* **What you have to do**
Search the material below for the word "yellow". Copy every line that has it.

* **Material for the task**

★ ★ ★

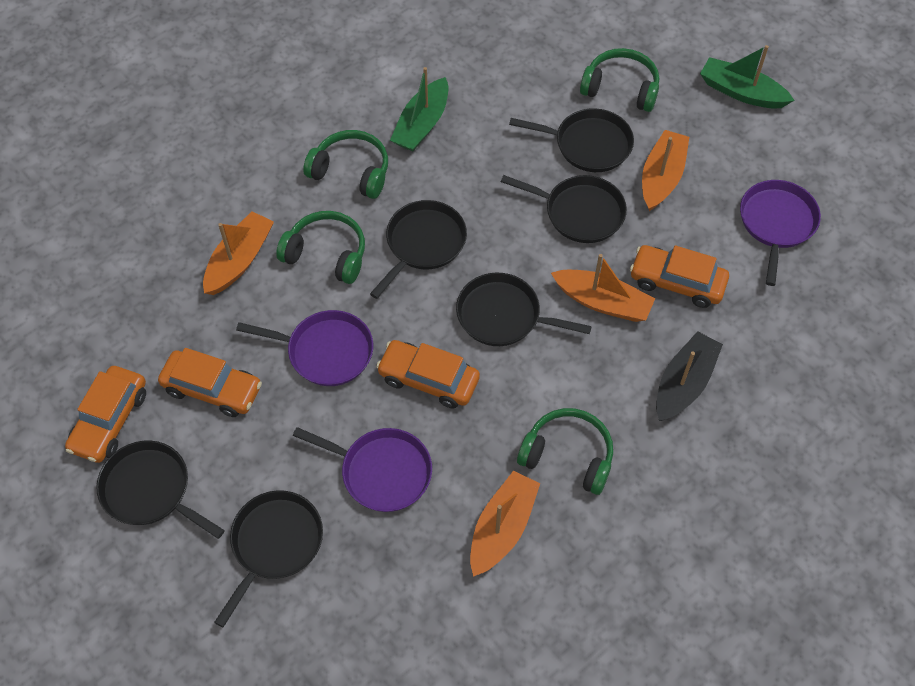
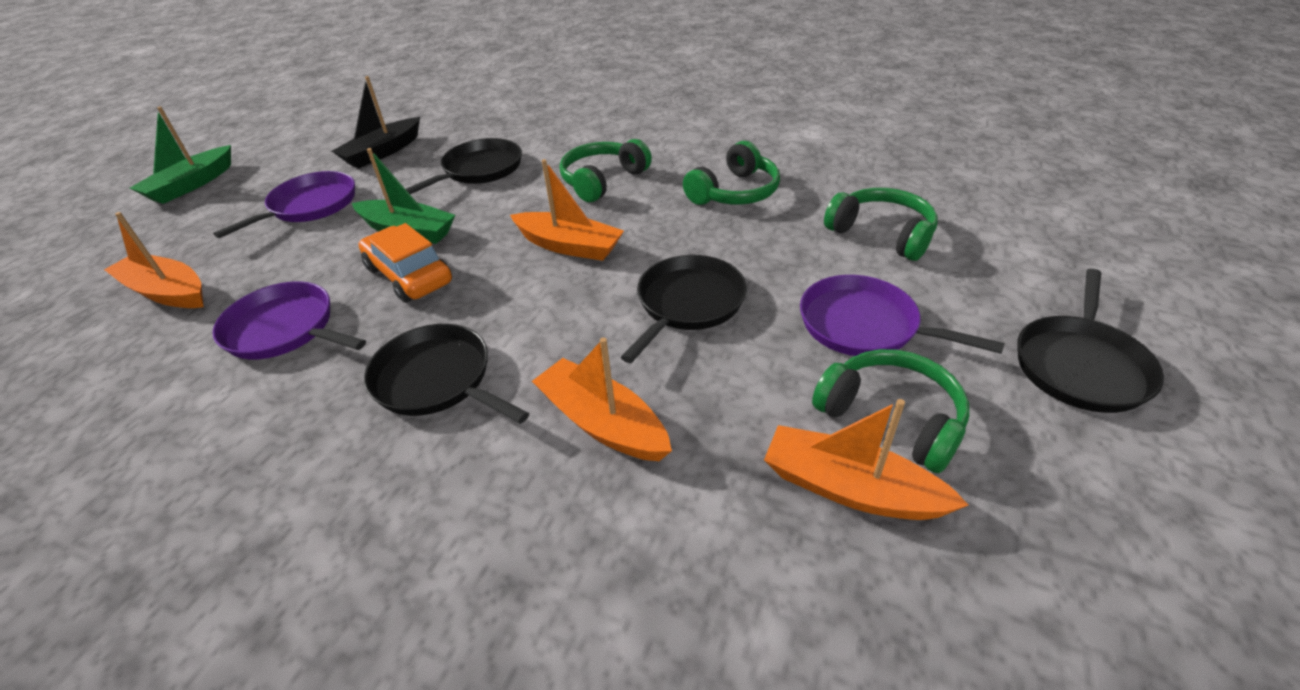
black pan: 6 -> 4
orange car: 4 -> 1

★ ★ ★

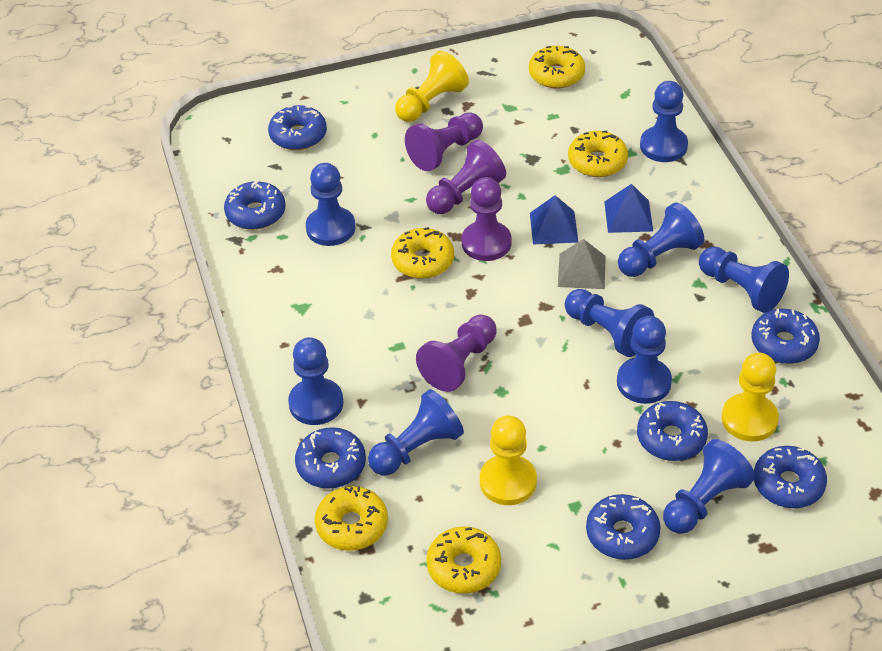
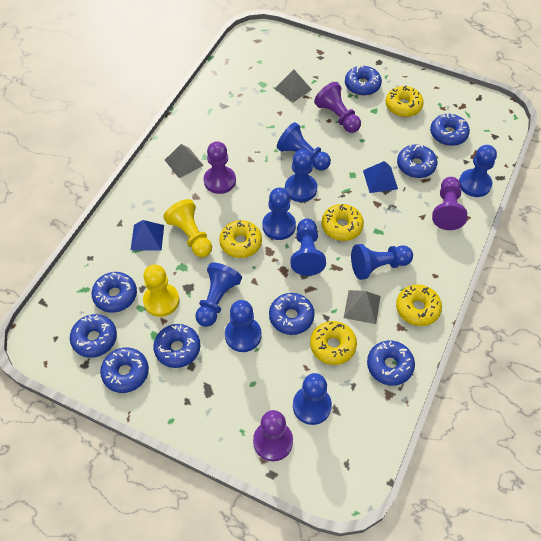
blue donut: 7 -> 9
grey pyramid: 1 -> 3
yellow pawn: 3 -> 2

★ ★ ★

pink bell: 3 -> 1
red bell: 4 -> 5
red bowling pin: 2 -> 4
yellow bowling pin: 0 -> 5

★ ★ ★

* **Exercise answer**
yellow pawn: 3 -> 2
yellow bowling pin: 0 -> 5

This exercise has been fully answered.